Source information -
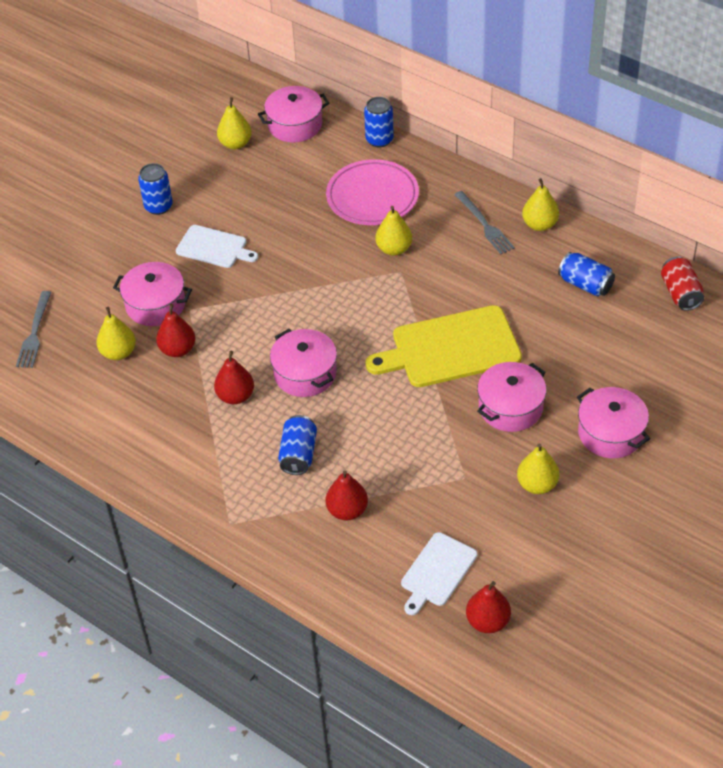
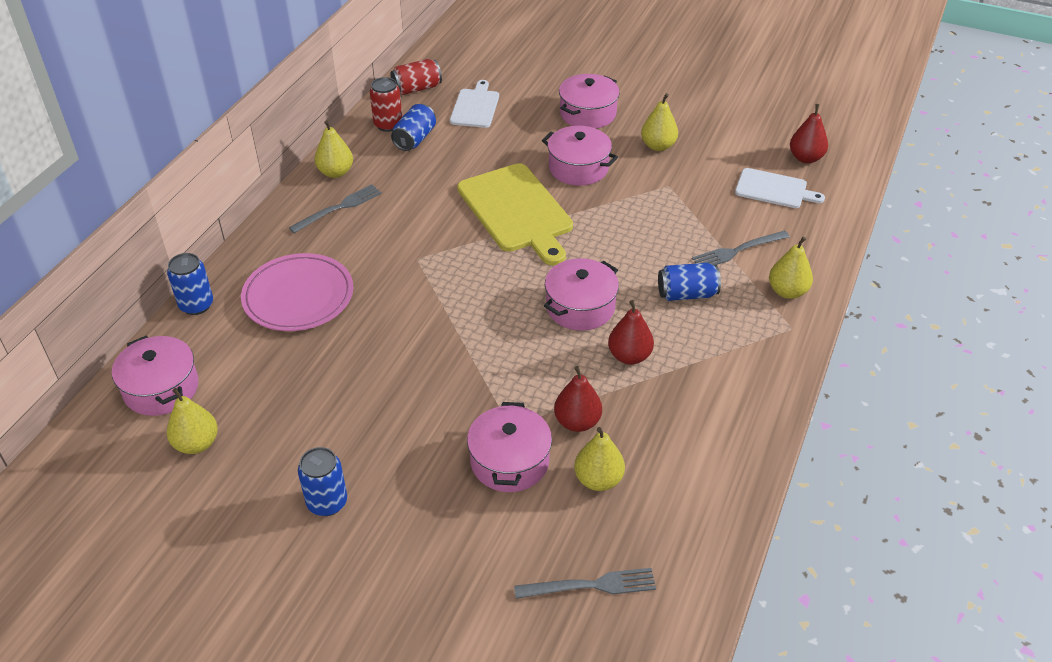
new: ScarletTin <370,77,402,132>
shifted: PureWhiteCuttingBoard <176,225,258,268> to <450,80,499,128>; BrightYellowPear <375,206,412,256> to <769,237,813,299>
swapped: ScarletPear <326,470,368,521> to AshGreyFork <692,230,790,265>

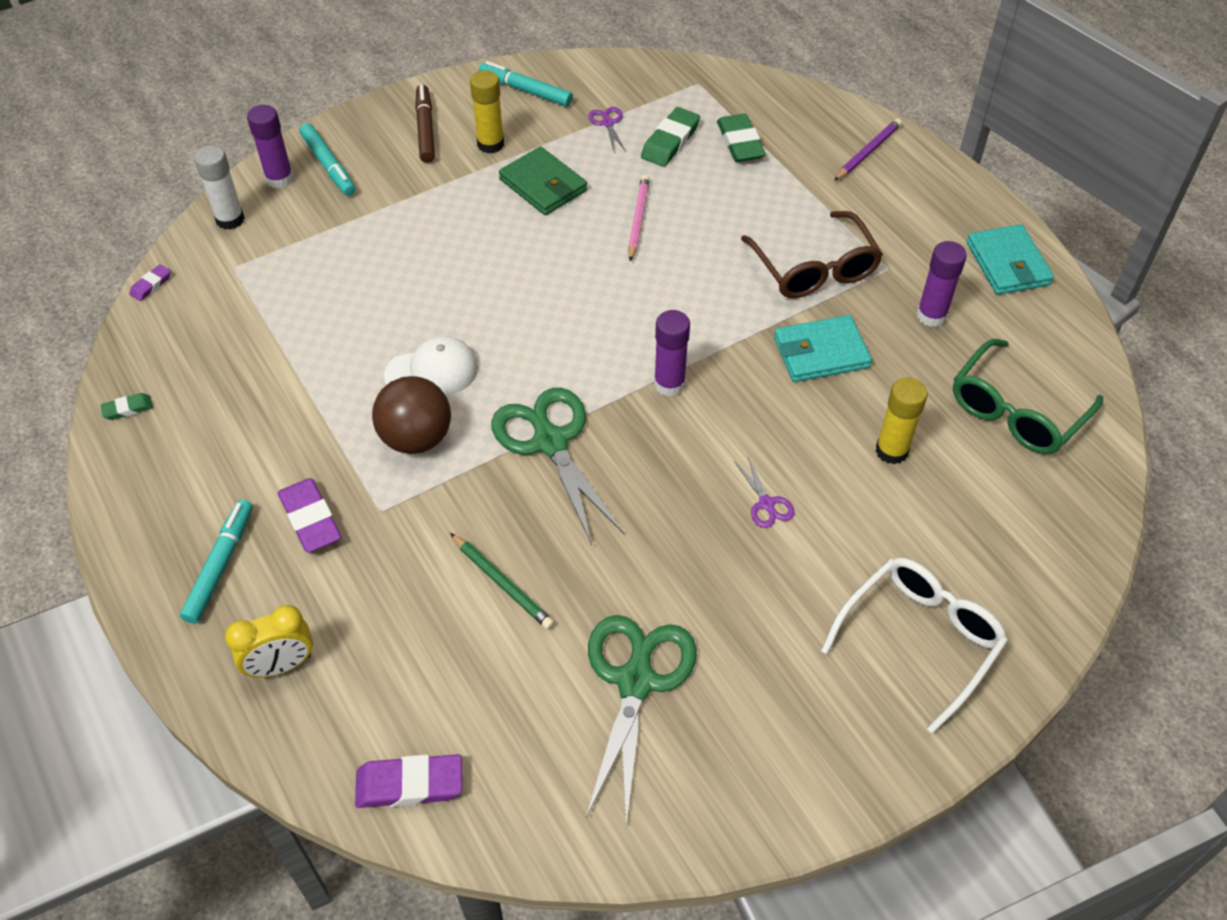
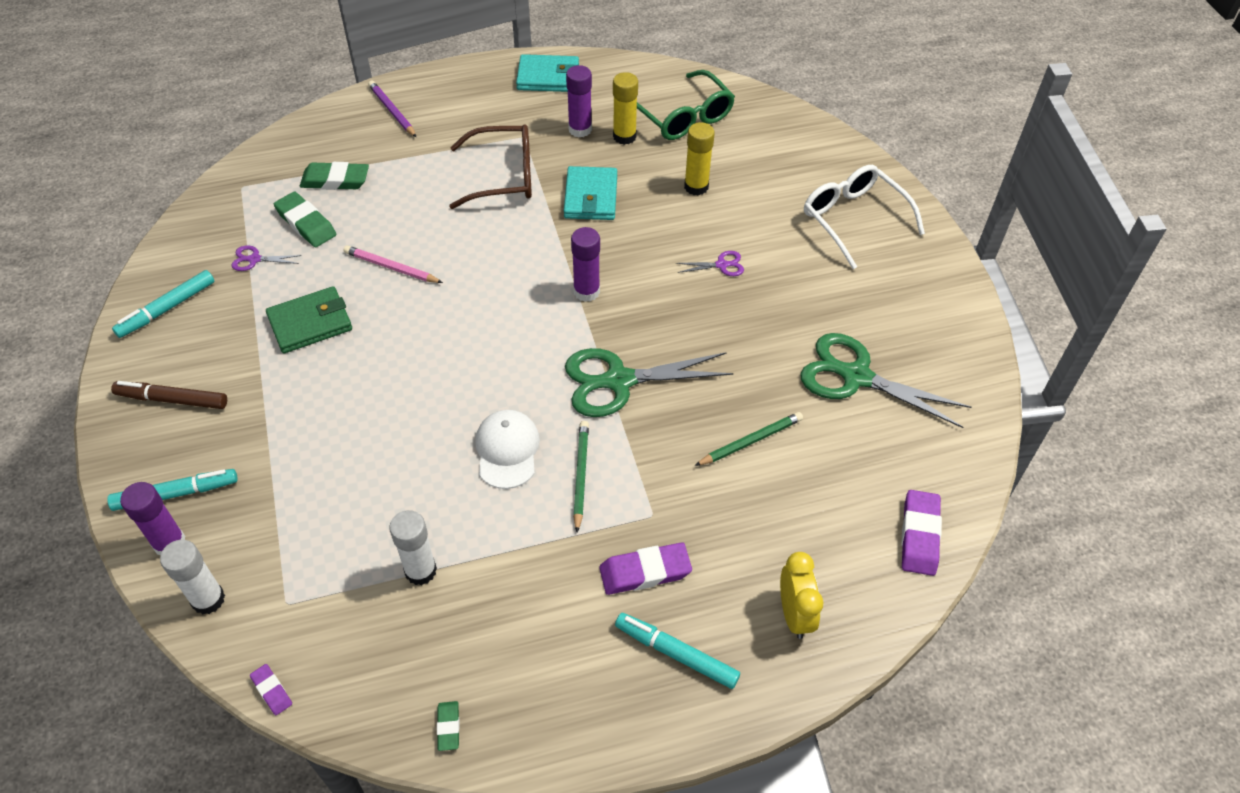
new: PureWhiteGlue <389,510,437,585>
shifted: BrightYellowGlue <470,70,504,153> to <613,72,638,145>
swapped: DarkBrownBall <372,376,451,454> to EmeraldPencil <573,421,589,533>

To do -
A complete and exact copy of the records is required. Exclude the pictures.

Response below -
new: ScarletTin <370,77,402,132>
shifted: PureWhiteCuttingBoard <176,225,258,268> to <450,80,499,128>; BrightYellowPear <375,206,412,256> to <769,237,813,299>
swapped: ScarletPear <326,470,368,521> to AshGreyFork <692,230,790,265>

new: PureWhiteGlue <389,510,437,585>
shifted: BrightYellowGlue <470,70,504,153> to <613,72,638,145>
swapped: DarkBrownBall <372,376,451,454> to EmeraldPencil <573,421,589,533>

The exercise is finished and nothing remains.